**About this task**
The entries below should be quoted exactly, with no pictures carried over.

**Input records**
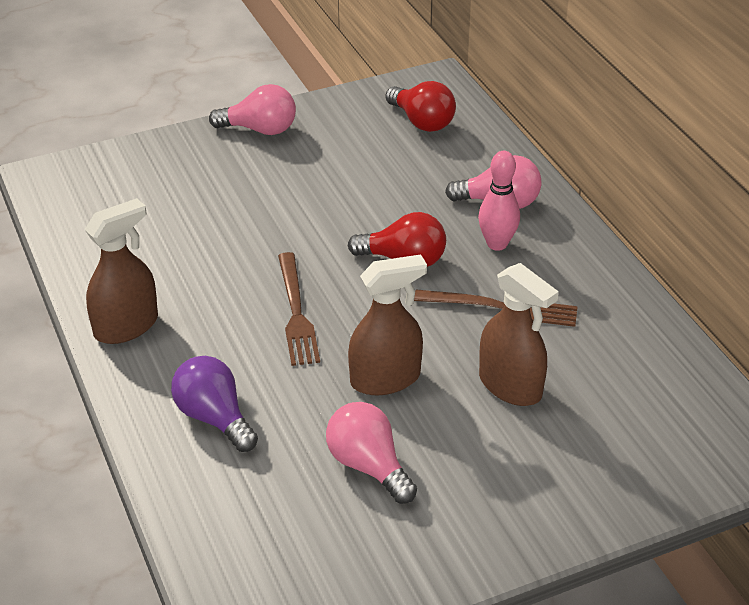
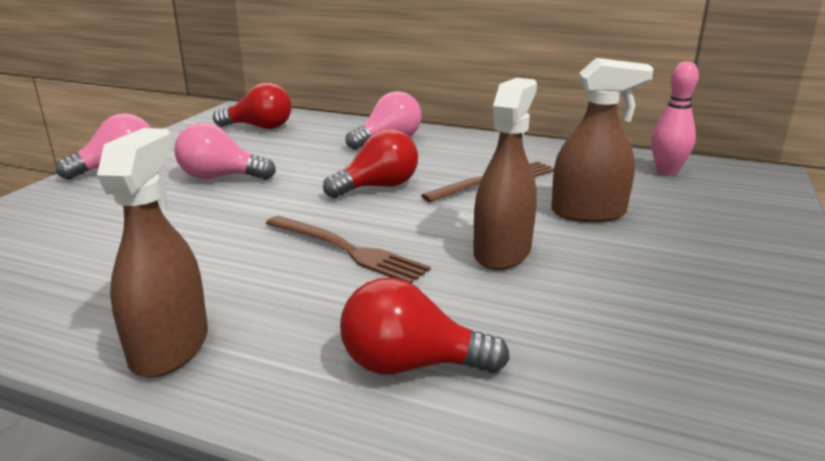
camera: 45 degrees left, 15 degrees down
purple light bulb [171,356,258,452] -> red light bulb [340,278,510,375]
pink light bulb [326,402,417,504] -> pink light bulb moved to [175,123,276,180]
pink bowling pin [478,151,520,251] -> pink bowling pin moved to [651,61,699,176]

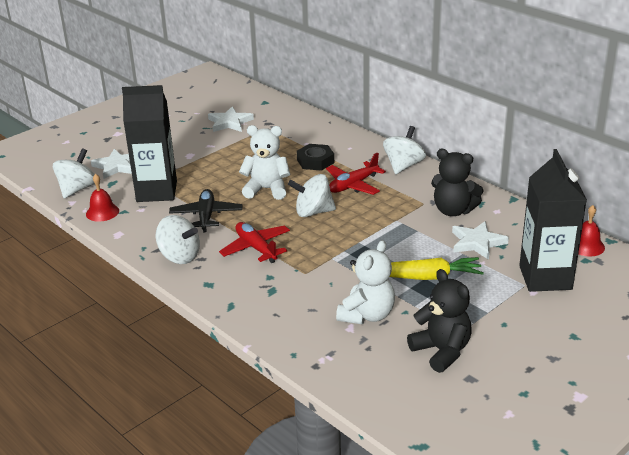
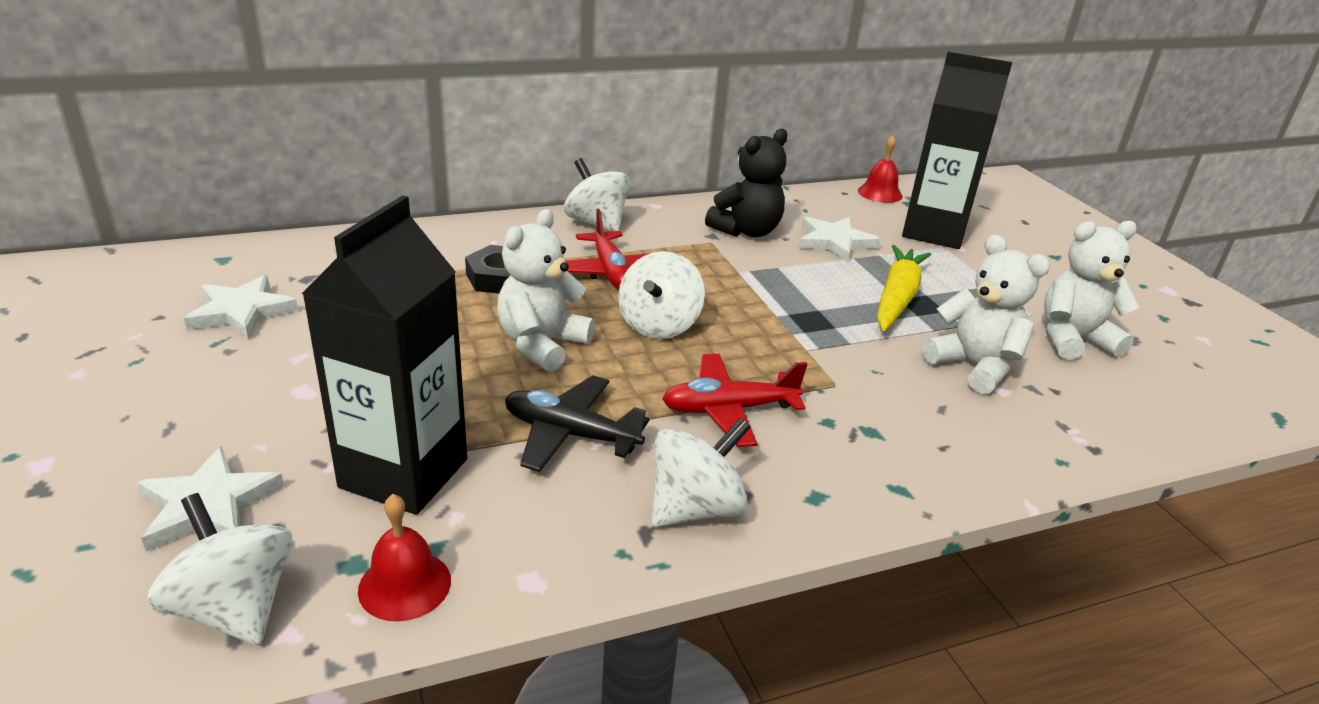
camera: 70 degrees left, 0 degrees up
black teddy bear [407,269,472,373] -> white teddy bear [1044,221,1140,360]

**Result below**
camera: 45 degrees left, 15 degrees down
purple light bulb [171,356,258,452] -> red light bulb [340,278,510,375]
pink light bulb [326,402,417,504] -> pink light bulb moved to [175,123,276,180]
pink bowling pin [478,151,520,251] -> pink bowling pin moved to [651,61,699,176]

camera: 70 degrees left, 0 degrees up
black teddy bear [407,269,472,373] -> white teddy bear [1044,221,1140,360]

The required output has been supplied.